▶ [What this task involves]:
Quote all of the data that follows exactly as written, skipping the images.

▶ [Data shown]:
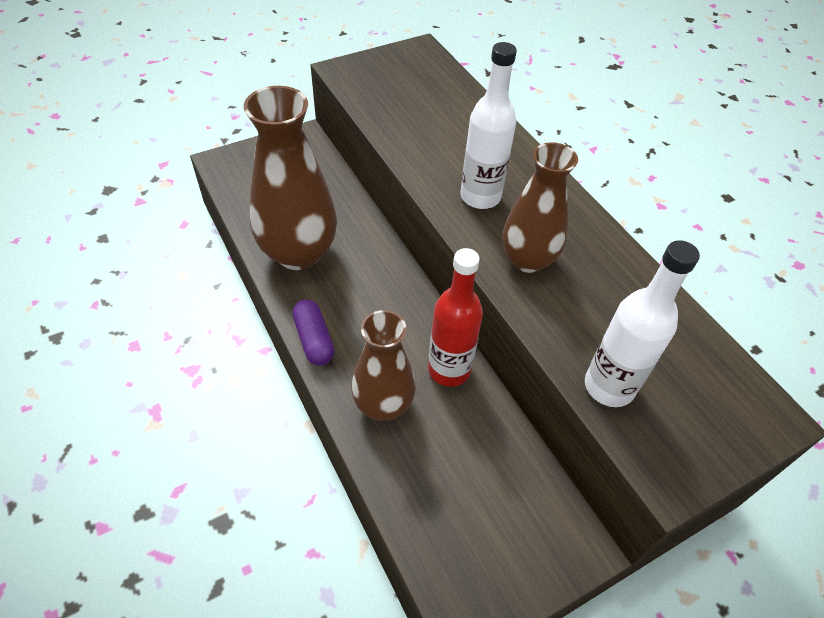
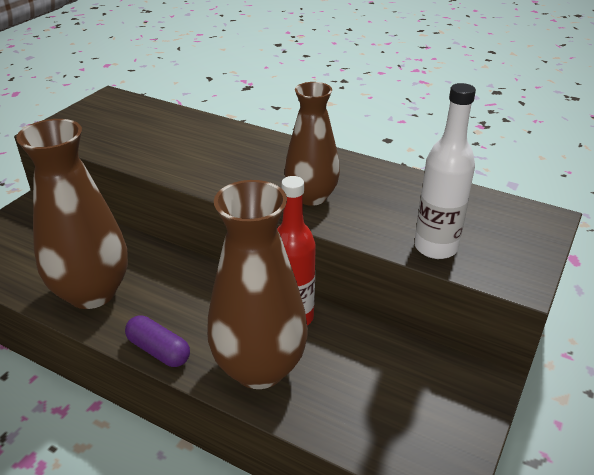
camera: 30 degrees left, 15 degrees down
(383, 404) = (259, 368): brown vase -> brown vase, size x1.56
(480, 197) = (241, 172): white bottle -> none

▶ [Answer below]:
camera: 30 degrees left, 15 degrees down
(383, 404) = (259, 368): brown vase -> brown vase, size x1.56
(480, 197) = (241, 172): white bottle -> none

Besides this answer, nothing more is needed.